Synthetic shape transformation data

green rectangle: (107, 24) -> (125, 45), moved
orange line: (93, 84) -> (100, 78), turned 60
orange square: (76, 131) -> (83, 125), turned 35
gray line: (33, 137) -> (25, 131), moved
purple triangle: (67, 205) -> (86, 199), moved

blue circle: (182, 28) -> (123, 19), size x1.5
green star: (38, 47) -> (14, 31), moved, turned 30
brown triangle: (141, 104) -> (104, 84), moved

---

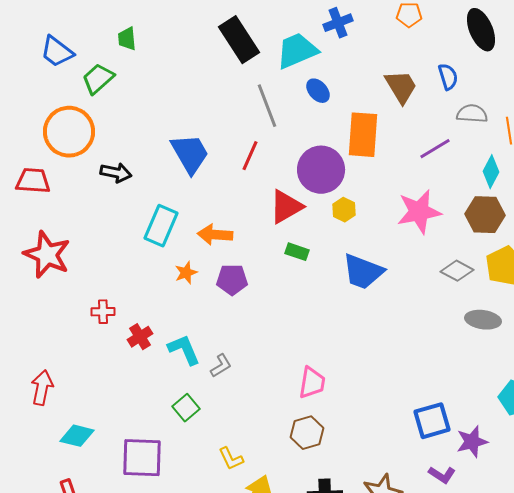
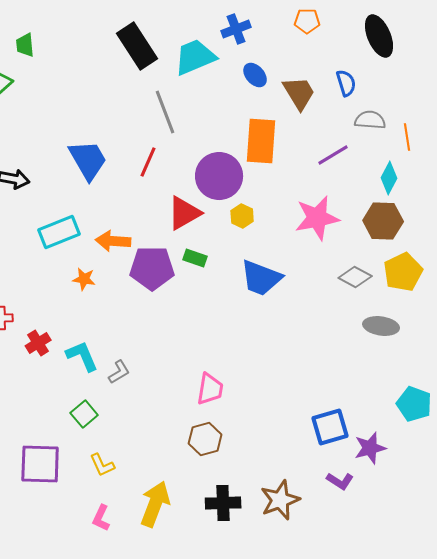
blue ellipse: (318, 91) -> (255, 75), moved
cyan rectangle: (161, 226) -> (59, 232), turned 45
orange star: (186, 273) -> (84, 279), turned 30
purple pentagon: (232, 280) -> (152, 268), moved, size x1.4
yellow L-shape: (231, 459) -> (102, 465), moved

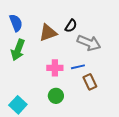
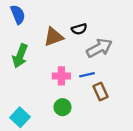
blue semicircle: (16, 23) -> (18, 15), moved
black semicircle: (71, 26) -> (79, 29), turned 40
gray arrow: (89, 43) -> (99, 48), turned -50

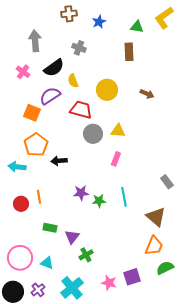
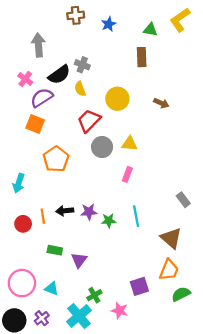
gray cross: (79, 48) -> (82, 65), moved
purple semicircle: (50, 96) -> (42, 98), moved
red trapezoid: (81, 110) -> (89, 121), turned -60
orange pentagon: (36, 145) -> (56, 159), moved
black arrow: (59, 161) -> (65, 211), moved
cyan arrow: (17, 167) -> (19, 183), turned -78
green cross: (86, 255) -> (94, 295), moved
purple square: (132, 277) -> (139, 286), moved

---

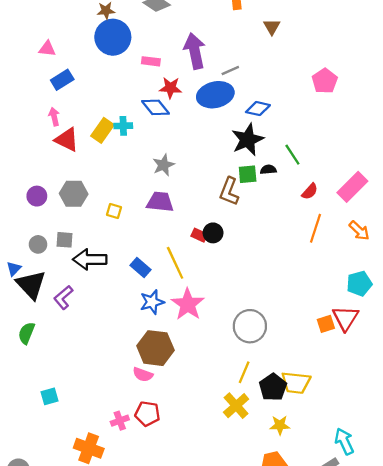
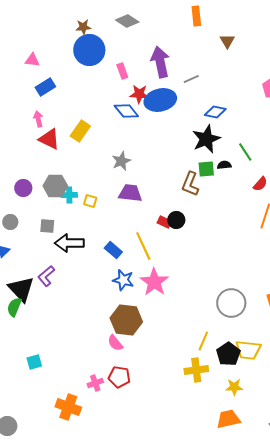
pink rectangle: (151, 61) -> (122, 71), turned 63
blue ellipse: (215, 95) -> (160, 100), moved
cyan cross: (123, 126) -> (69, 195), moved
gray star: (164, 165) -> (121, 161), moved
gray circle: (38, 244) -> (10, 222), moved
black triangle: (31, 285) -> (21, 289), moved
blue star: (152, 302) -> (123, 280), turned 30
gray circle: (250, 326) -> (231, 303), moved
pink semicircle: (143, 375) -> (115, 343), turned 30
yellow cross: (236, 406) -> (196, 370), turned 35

**Try it:**
After locating the line with "pink semicircle: (143, 375)" above, return that line and every later line through the one with "yellow cross: (236, 406)", word for word and with nothing else.

**Task solution:**
pink semicircle: (143, 375) -> (115, 343), turned 30
yellow cross: (236, 406) -> (196, 370), turned 35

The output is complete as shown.